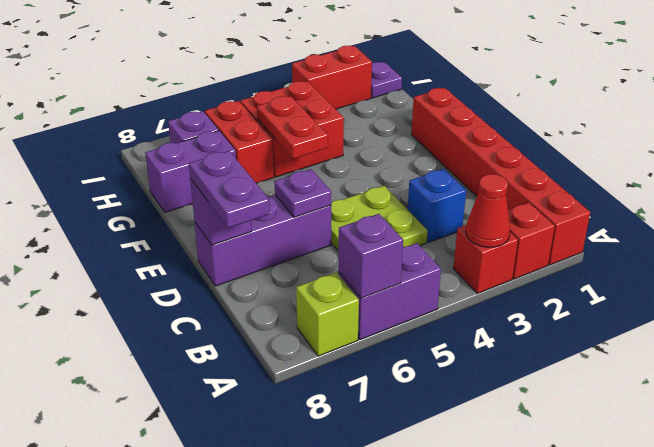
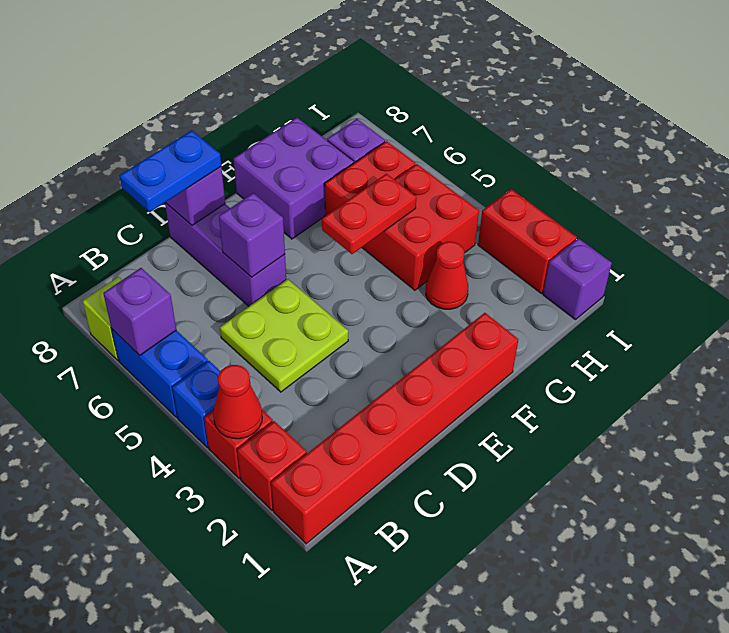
purple brick A5:A6 level 1 -> blue brick A5:A6 level 1
blue brick C3 level 1 -> blue brick A4 level 1
purple plate C8:D8 level 3 -> blue plate C8:D8 level 3
purple plate D6 level 2 -> purple brick D6 level 2
none -> red cone G3 level 1
purple brick G7:G8 level 1 -> purple brick F7:G8 level 1
purple plate I1 level 1 -> purple brick I1 level 1

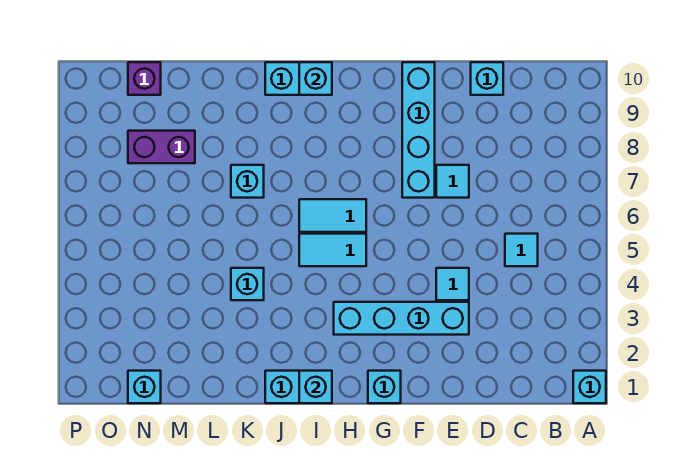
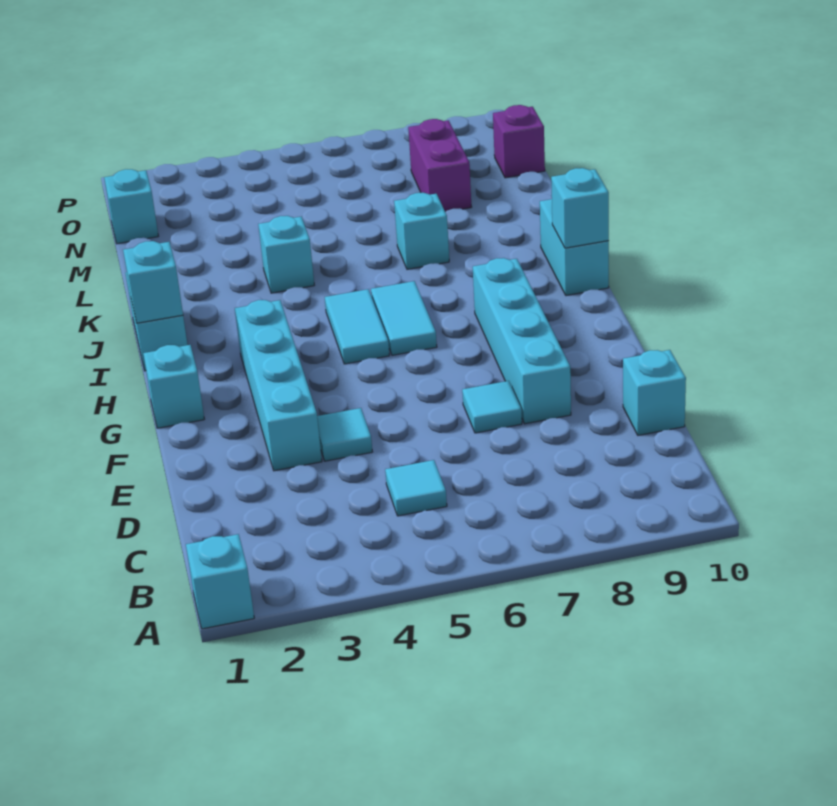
cyan brick F7:F10 level 1 -> cyan brick E8:H8 level 1

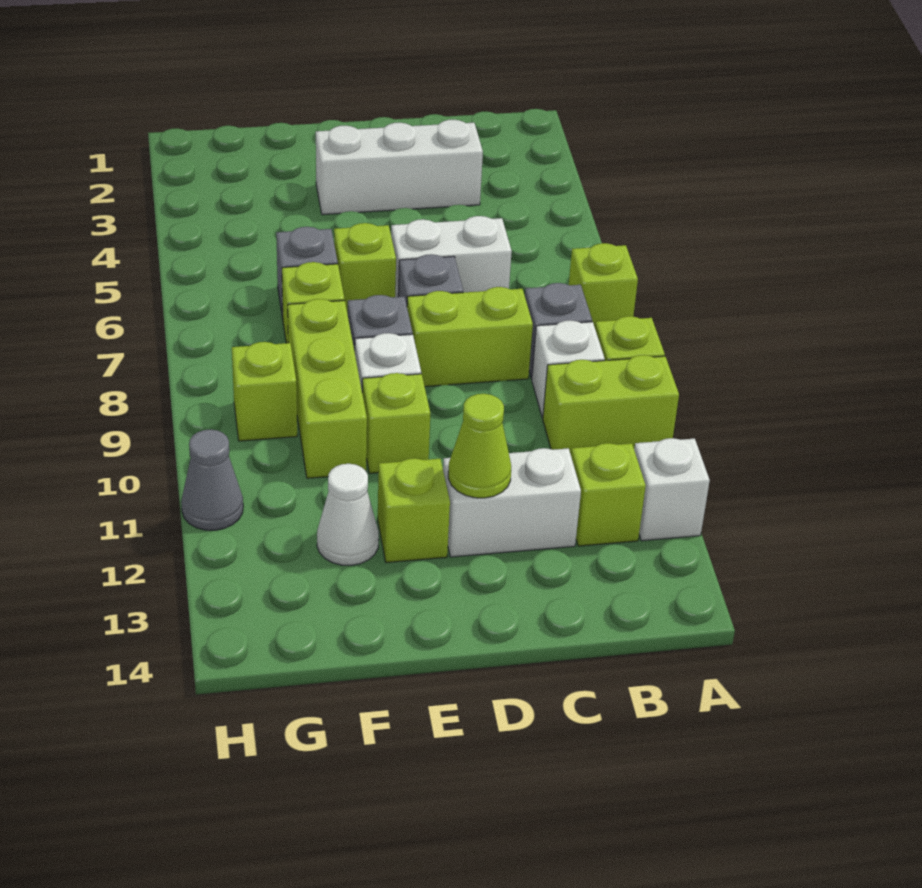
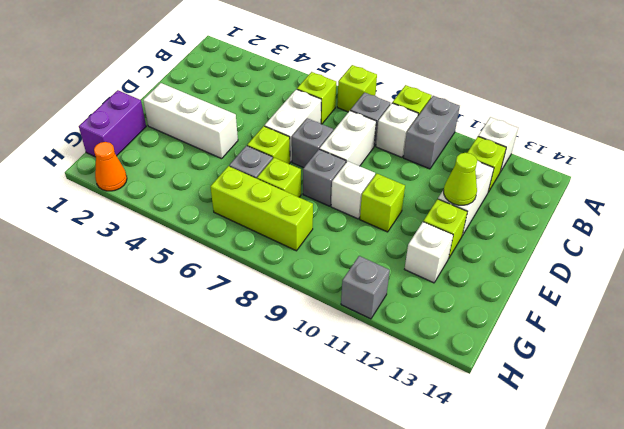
lime brick A10:B10 level 1 -> grey brick A10:B10 level 1
white brick C3:E3 level 1 -> white brick E2:E4 level 1
lime brick C8:D8 level 1 -> white brick C8:D8 level 1
none -> purple brick F1:G1 level 1
lime brick F8:F10 level 1 -> lime brick G6:G8 level 1
white cone F12 level 1 -> white brick F12 level 1
lime brick G9 level 1 -> lime brick B6 level 1
none -> orange cone H2 level 1
grey cone H11 level 1 -> grey brick H11 level 1

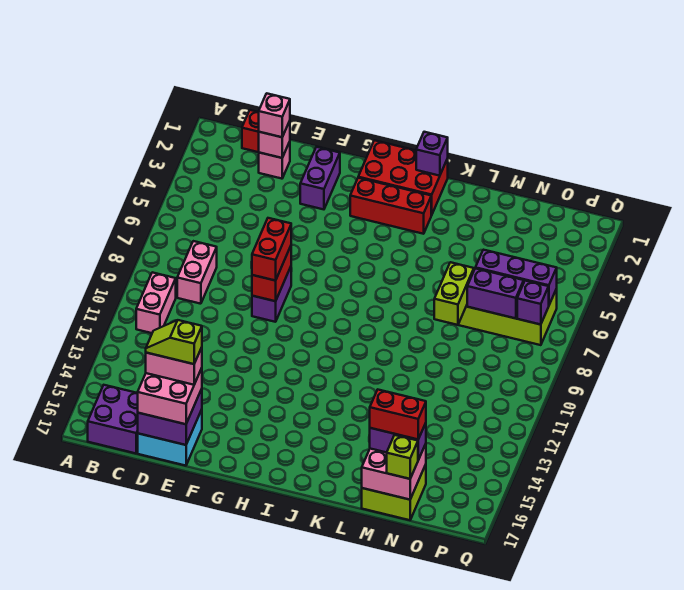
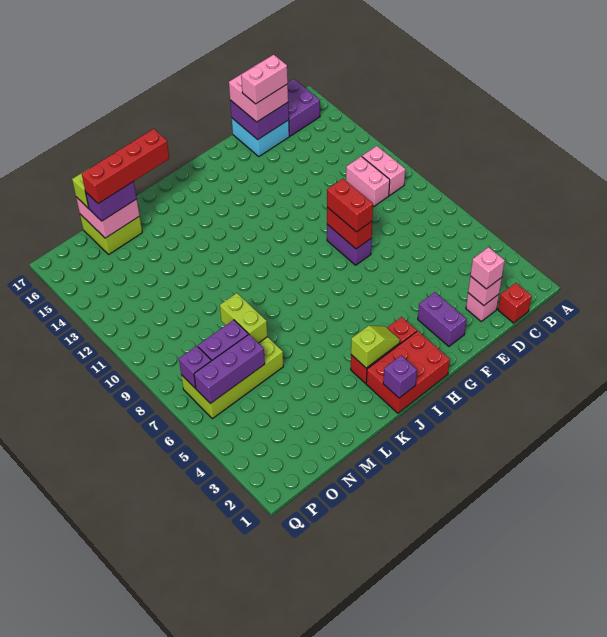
pink brick C8:C9 level 1 -> pink brick C10:C11 level 1
lime slope D16:E16 level 5 top E -> lime slope I3:J3 level 2 top J
red brick M16:N16 level 4 -> red brick K16:N16 level 4

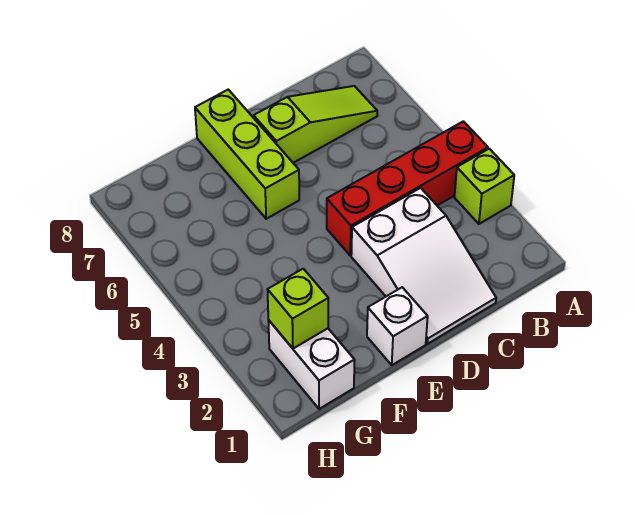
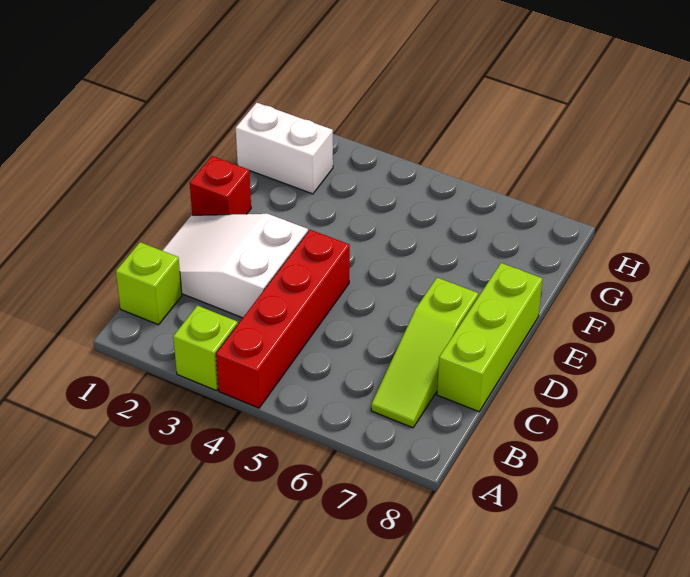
white brick E1 level 1 -> red brick E1 level 1
lime brick E6:E8 level 1 -> lime brick C8:E8 level 1
lime brick G2 level 2 -> lime brick B1 level 1

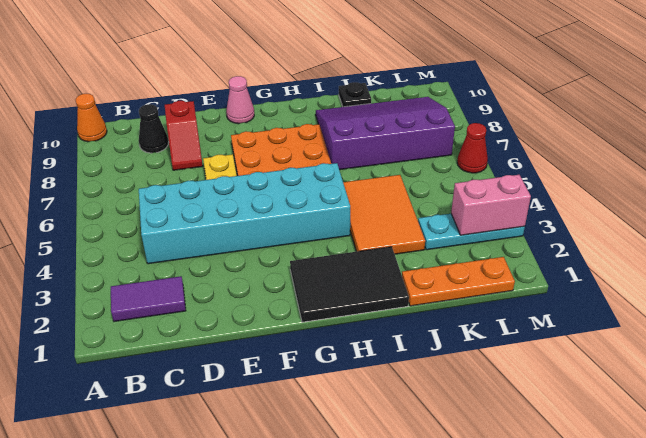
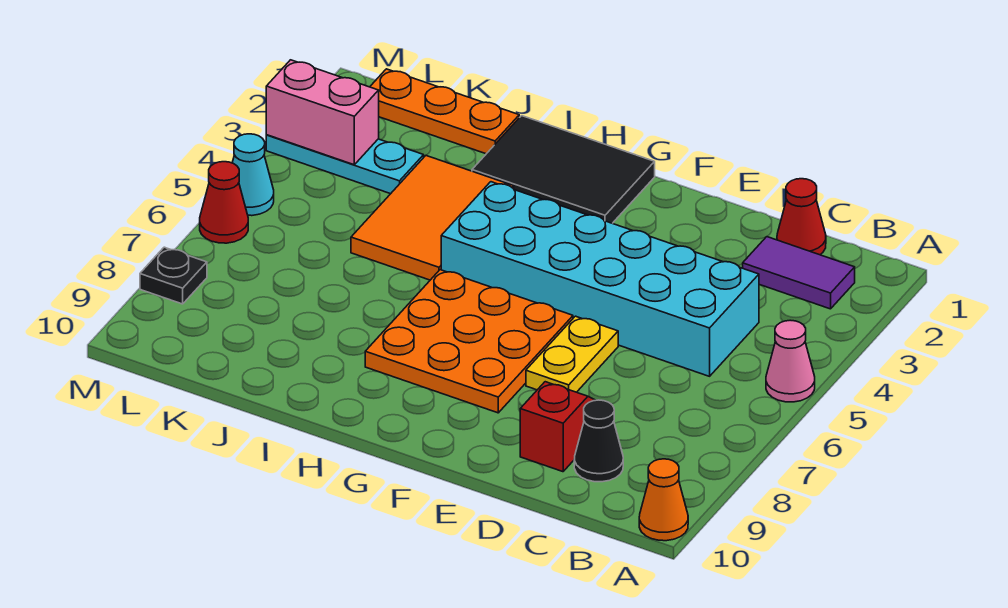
none -> red cone C1 level 1
pink cone F10 level 1 -> pink cone A5 level 1
purple slope I7:L9 level 1 top 7 -> none
black plate J10 level 1 -> black plate M8 level 1
none -> cyan cone M5 level 1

---

* [EXERCISE REQUIREMENTS] Give the number of lines in the listing that contain the word "purple", leaving out all other words.

* [COMPLETED EXERCISE] 7